> _Problem description_: Below are entries; output exactly the lines from the one with "move | Rakete/orange" to the one with "recolor | Glocke/türkis", both included, and nothing else.

________________________________________

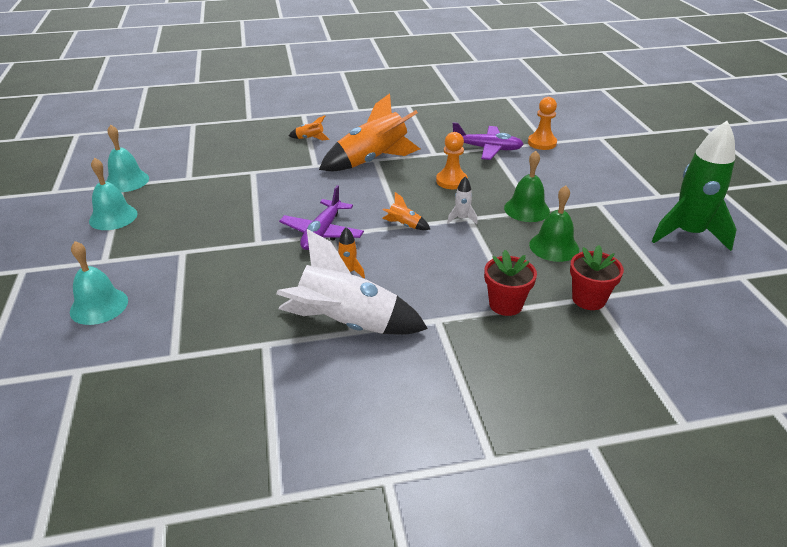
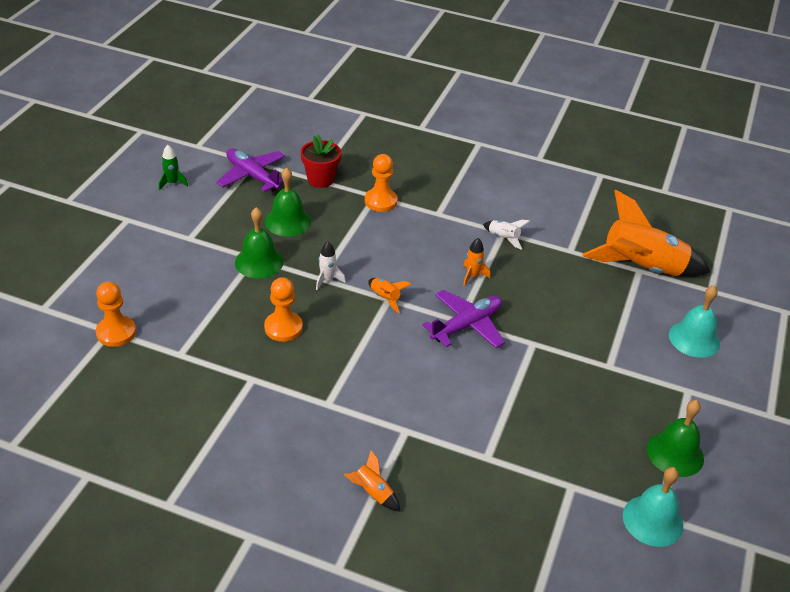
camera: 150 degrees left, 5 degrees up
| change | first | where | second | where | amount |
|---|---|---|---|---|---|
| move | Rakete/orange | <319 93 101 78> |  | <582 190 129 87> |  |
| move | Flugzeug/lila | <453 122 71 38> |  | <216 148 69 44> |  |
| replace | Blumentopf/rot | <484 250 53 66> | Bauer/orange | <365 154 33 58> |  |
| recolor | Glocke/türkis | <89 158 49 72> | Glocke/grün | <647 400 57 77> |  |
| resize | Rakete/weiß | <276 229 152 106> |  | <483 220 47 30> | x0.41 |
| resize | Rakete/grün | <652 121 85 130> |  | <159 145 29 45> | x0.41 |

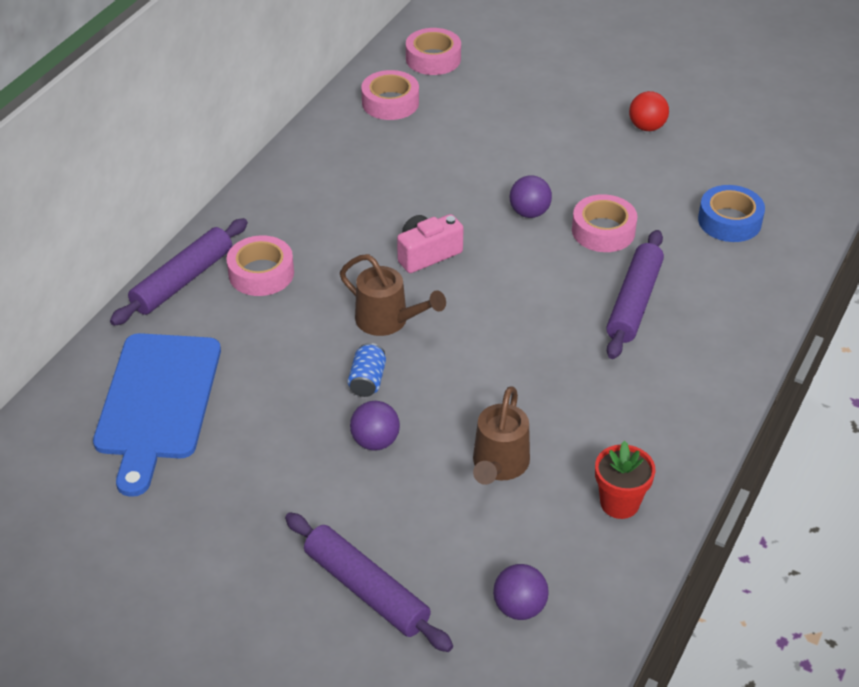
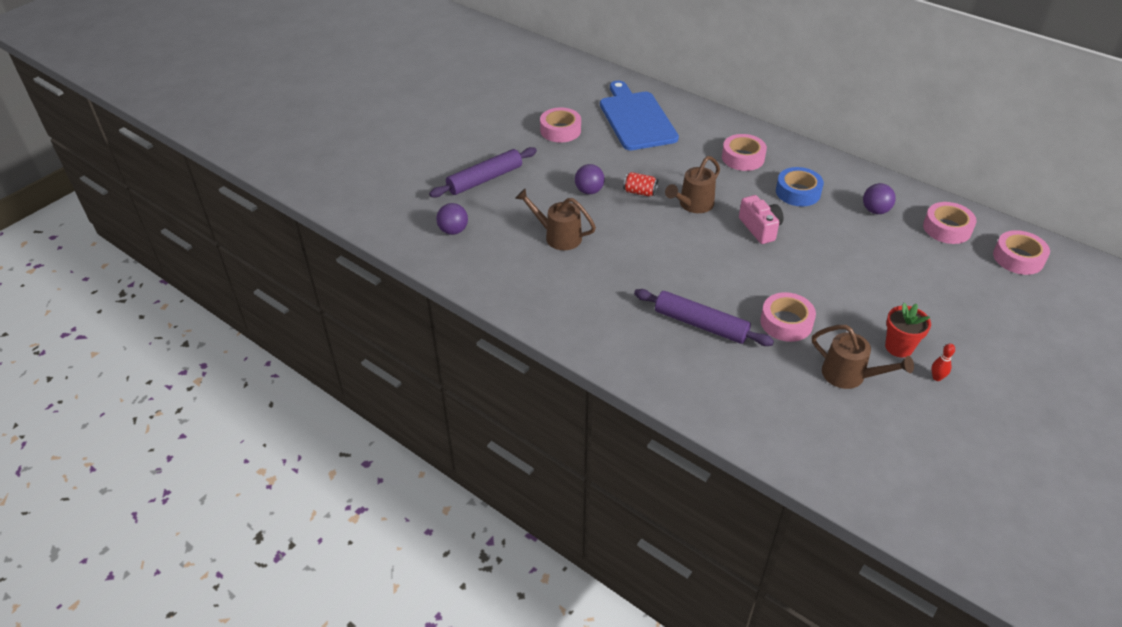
camera: 100 degrees right, 0 degrees up
| change | first | where | second | where | amount |
|---|---|---|---|---|---|
| delete | Nudelholz/lila | <110 218 138 108> |  |  |  |
| insert |  |  | Klebeband/rosa | <540 108 41 34> |  |
| insert |  |  | Gießkanne/braun | <812 325 102 64> |  |
| move | Ball/lila | <510 175 42 43> |  | <863 183 33 31> |  |
| move | Blumentopf/rot | <595 441 61 78> |  | <885 303 46 55> |  |
| move | Klebeband/blau | <698 185 67 57> |  | <776 167 48 39> |  |
| replace | Ball/rot | <629 91 40 40> | Bowlingkegel/rot | <931 344 24 37> |  |
| recolor | Dose/blau | <348 343 38 54> | Dose/rot | <623 172 35 24> |  |
| rotate | Schneidebrett/blau | <93 333 128 164> |  | <600 81 79 69> | 60 degrees clockwise |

________________________________________

> _Solution_:
| move | Rakete/orange | <319 93 101 78> |  | <582 190 129 87> |  |
| move | Flugzeug/lila | <453 122 71 38> |  | <216 148 69 44> |  |
| replace | Blumentopf/rot | <484 250 53 66> | Bauer/orange | <365 154 33 58> |  |
| recolor | Glocke/türkis | <89 158 49 72> | Glocke/grün | <647 400 57 77> |  |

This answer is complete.